*Instructions for the task:*
The result should be all the records, exact and complete, without a single picture.
--- Supplied records Enclosed Below ---
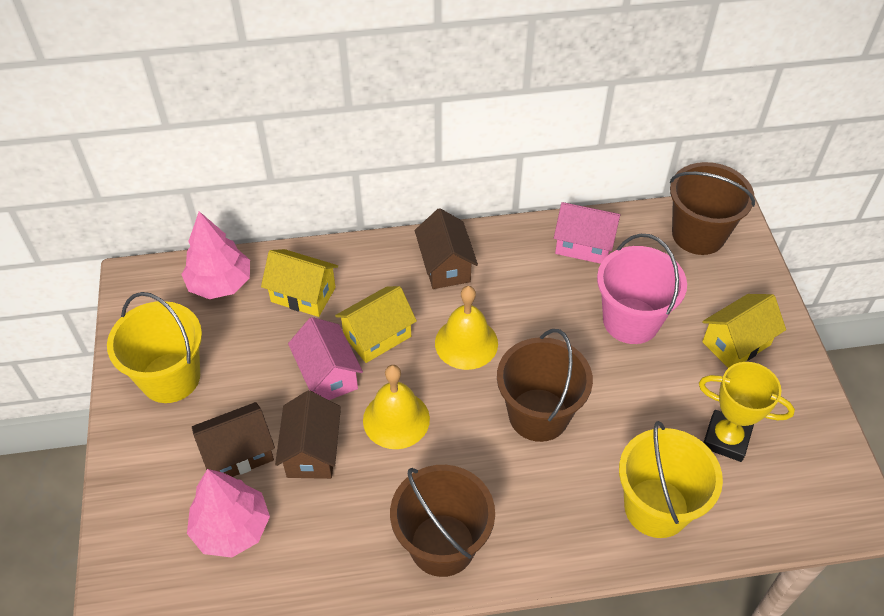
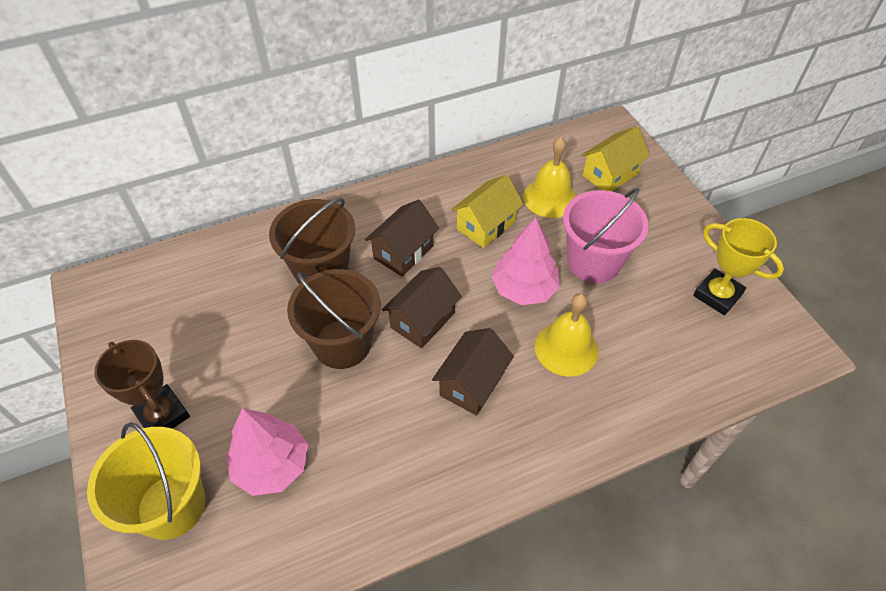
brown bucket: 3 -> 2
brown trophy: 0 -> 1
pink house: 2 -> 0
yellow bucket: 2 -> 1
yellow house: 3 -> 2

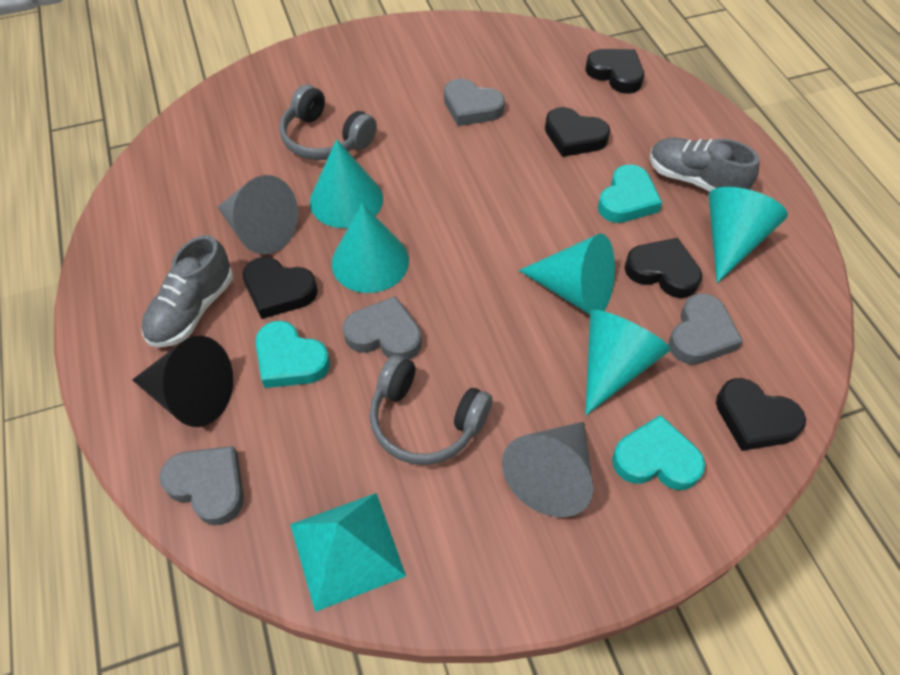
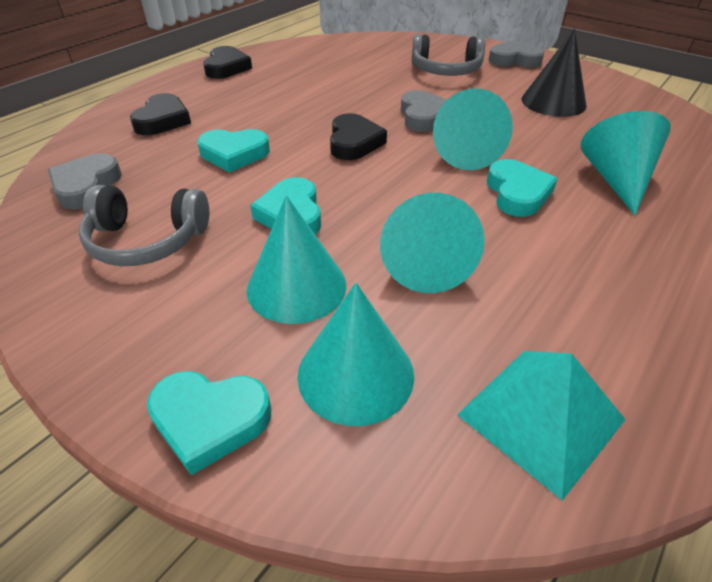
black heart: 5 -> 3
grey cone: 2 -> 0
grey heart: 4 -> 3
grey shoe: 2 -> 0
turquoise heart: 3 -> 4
--- End of Enclosed Supplied records ---
*Exercise output:*
brown bucket: 3 -> 2
brown trophy: 0 -> 1
pink house: 2 -> 0
yellow bucket: 2 -> 1
yellow house: 3 -> 2

black heart: 5 -> 3
grey cone: 2 -> 0
grey heart: 4 -> 3
grey shoe: 2 -> 0
turquoise heart: 3 -> 4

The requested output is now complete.